Assignment:
The answer must consist of each line below that holds the word "none", copied as it stands.

Source material:
---------------
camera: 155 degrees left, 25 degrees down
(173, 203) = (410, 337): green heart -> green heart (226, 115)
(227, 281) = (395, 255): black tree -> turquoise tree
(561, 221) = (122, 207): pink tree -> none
---------------
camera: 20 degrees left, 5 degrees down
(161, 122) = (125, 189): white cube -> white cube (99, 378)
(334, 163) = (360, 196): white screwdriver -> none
---------------
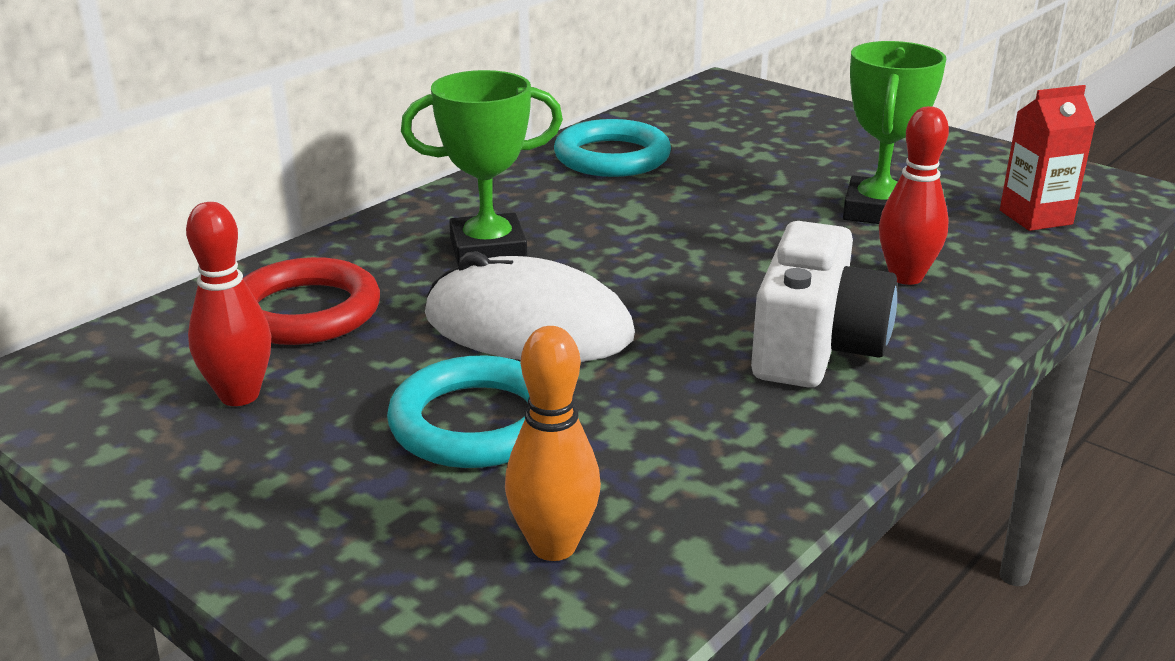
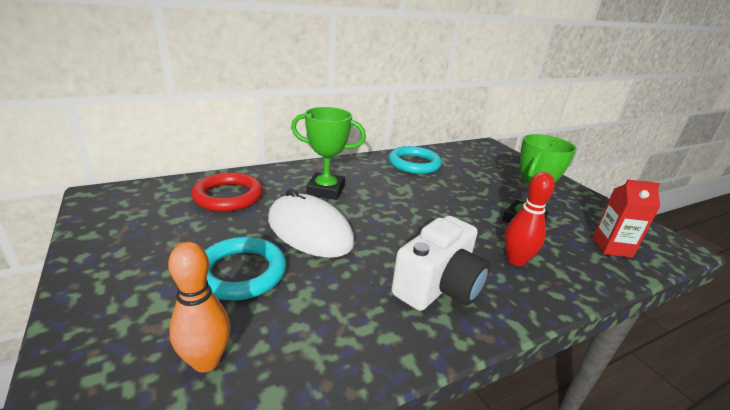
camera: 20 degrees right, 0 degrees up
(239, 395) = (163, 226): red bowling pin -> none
---------------
Response:
(561, 221) = (122, 207): pink tree -> none
(334, 163) = (360, 196): white screwdriver -> none
(239, 395) = (163, 226): red bowling pin -> none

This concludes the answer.